Recorded data
— Start —

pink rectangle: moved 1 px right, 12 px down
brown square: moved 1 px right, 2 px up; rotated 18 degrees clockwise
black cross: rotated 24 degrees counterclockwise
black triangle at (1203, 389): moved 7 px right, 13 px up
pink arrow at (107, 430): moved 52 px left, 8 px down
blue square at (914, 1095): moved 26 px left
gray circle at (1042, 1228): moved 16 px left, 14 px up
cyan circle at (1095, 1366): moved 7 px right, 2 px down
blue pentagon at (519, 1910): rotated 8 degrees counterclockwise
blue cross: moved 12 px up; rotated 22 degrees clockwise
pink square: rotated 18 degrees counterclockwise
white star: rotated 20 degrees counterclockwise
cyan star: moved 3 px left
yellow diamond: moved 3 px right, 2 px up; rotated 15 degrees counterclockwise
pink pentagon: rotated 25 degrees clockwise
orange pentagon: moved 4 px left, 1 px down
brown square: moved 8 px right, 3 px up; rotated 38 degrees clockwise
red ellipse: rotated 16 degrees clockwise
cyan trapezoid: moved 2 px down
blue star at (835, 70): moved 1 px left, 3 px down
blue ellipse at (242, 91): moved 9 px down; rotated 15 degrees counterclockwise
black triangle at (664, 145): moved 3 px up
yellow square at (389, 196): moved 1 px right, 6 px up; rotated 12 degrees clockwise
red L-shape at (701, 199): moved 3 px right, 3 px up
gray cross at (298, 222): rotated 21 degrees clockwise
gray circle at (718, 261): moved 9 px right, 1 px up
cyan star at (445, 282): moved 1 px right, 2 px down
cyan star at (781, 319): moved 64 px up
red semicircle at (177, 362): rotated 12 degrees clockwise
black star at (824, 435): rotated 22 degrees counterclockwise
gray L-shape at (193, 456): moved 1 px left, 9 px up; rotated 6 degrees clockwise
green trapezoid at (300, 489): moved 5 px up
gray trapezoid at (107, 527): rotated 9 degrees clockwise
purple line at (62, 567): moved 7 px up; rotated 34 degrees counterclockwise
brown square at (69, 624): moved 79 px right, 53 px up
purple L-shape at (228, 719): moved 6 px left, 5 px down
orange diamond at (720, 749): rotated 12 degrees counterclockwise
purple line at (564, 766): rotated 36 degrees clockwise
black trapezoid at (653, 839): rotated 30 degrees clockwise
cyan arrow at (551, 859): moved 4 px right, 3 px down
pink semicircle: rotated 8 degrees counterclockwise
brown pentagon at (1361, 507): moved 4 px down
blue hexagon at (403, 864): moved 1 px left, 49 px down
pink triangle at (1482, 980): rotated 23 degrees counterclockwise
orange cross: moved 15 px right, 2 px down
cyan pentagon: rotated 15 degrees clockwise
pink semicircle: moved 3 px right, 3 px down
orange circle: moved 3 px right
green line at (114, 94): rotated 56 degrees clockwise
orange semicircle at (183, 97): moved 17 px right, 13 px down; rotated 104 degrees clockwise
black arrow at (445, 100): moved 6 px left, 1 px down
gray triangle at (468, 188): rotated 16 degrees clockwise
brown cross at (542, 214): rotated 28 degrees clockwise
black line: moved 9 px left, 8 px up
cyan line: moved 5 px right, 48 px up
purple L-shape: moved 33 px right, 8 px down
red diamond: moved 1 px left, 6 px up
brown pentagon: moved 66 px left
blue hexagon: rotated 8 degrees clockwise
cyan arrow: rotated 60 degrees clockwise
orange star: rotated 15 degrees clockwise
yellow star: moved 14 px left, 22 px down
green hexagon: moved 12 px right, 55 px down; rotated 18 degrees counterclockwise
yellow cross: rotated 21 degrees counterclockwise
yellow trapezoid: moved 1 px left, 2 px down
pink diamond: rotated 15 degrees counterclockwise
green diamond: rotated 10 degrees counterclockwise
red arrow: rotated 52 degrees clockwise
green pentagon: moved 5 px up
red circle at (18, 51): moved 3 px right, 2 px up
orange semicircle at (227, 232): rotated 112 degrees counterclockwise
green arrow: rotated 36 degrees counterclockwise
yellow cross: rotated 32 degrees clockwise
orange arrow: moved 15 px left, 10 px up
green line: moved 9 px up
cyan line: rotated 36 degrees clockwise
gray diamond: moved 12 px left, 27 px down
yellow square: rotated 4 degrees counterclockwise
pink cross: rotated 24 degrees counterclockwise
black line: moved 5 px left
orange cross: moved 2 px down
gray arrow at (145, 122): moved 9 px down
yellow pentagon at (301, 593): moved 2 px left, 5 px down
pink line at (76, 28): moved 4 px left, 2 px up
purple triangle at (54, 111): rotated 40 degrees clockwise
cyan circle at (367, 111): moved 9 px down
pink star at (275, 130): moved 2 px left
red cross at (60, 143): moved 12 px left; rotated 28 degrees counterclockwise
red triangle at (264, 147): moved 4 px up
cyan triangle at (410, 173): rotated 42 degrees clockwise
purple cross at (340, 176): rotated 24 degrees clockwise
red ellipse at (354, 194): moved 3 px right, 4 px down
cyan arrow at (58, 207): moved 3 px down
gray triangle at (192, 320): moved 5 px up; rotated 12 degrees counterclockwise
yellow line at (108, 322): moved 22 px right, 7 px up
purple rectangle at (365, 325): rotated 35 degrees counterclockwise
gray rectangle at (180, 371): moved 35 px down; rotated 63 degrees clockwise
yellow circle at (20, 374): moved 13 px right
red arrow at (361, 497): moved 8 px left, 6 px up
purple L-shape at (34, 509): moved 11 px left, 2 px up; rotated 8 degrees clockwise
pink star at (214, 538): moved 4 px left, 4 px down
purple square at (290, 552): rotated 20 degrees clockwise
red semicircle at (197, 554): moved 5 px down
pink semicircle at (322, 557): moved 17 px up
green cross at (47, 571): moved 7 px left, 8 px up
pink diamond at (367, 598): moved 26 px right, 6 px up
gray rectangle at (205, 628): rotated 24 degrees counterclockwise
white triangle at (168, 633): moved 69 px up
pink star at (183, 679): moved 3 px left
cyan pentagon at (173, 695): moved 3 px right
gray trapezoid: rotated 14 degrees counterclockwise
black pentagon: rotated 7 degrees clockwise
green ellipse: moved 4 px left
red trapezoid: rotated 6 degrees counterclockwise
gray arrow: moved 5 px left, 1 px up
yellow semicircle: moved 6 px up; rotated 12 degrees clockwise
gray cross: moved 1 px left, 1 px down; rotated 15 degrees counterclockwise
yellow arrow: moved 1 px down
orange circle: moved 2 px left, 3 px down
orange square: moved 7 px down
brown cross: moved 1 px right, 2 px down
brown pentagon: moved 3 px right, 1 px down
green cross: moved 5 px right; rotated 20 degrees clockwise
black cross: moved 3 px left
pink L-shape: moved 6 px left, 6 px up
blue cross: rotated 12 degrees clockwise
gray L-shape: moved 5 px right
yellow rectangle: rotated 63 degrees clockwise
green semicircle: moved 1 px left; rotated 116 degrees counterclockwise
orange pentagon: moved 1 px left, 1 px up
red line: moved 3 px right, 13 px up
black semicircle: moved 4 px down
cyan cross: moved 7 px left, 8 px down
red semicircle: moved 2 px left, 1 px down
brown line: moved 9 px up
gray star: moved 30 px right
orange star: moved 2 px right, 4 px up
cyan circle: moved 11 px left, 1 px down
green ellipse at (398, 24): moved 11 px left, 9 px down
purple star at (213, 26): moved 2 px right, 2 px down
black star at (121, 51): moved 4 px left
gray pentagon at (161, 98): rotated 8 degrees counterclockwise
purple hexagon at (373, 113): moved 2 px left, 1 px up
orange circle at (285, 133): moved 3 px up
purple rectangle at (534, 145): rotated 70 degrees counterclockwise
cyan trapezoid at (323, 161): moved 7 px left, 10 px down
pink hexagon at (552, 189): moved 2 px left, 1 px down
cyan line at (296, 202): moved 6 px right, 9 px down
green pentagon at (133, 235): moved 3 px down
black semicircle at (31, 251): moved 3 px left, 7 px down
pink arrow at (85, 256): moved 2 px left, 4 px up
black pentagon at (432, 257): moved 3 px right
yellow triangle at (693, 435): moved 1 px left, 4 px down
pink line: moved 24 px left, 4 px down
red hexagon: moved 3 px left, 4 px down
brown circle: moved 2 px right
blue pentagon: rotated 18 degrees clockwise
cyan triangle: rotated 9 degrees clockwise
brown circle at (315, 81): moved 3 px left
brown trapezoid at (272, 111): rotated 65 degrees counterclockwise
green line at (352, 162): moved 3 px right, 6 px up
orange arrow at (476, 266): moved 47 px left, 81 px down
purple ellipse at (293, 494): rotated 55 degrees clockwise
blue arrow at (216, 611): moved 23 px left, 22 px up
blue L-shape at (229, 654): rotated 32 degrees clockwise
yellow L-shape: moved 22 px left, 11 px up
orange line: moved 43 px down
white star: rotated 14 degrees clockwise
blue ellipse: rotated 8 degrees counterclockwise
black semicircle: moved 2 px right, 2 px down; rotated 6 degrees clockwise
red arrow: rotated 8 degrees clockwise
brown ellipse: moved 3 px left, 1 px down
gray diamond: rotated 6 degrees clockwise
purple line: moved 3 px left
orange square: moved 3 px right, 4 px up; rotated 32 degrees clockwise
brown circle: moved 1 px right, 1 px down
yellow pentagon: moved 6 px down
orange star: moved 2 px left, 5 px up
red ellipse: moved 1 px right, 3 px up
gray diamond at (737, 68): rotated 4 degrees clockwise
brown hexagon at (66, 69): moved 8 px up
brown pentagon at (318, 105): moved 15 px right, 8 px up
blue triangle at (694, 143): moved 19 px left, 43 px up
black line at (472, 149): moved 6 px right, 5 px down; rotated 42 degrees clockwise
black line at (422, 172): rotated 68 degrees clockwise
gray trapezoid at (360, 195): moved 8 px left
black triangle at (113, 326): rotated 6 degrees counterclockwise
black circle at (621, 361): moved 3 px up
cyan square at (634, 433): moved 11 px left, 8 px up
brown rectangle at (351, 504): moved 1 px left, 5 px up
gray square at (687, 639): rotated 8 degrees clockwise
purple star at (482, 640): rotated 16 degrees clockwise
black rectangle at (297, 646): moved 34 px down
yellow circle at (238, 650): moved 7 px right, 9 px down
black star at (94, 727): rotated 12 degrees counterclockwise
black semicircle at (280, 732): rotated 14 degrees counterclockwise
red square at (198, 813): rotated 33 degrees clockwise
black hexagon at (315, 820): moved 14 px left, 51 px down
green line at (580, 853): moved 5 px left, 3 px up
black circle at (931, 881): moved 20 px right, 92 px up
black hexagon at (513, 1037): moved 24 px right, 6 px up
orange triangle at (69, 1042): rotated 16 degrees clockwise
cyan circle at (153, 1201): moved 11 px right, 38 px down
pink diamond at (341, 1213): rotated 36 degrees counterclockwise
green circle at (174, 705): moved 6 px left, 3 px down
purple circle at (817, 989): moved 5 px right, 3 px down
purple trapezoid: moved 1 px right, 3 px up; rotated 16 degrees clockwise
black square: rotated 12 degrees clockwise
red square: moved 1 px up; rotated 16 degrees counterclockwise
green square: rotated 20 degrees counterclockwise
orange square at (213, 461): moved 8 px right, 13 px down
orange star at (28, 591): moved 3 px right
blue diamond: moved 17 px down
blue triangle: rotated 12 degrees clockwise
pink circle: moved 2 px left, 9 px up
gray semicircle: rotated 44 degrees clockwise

— End —

- Written exercise
Copy out the records above word for word, starting at their first line and ending with the line that contains "blue pentagon at", both included.

- The result
pink rectangle: moved 1 px right, 12 px down
brown square: moved 1 px right, 2 px up; rotated 18 degrees clockwise
black cross: rotated 24 degrees counterclockwise
black triangle at (1203, 389): moved 7 px right, 13 px up
pink arrow at (107, 430): moved 52 px left, 8 px down
blue square at (914, 1095): moved 26 px left
gray circle at (1042, 1228): moved 16 px left, 14 px up
cyan circle at (1095, 1366): moved 7 px right, 2 px down
blue pentagon at (519, 1910): rotated 8 degrees counterclockwise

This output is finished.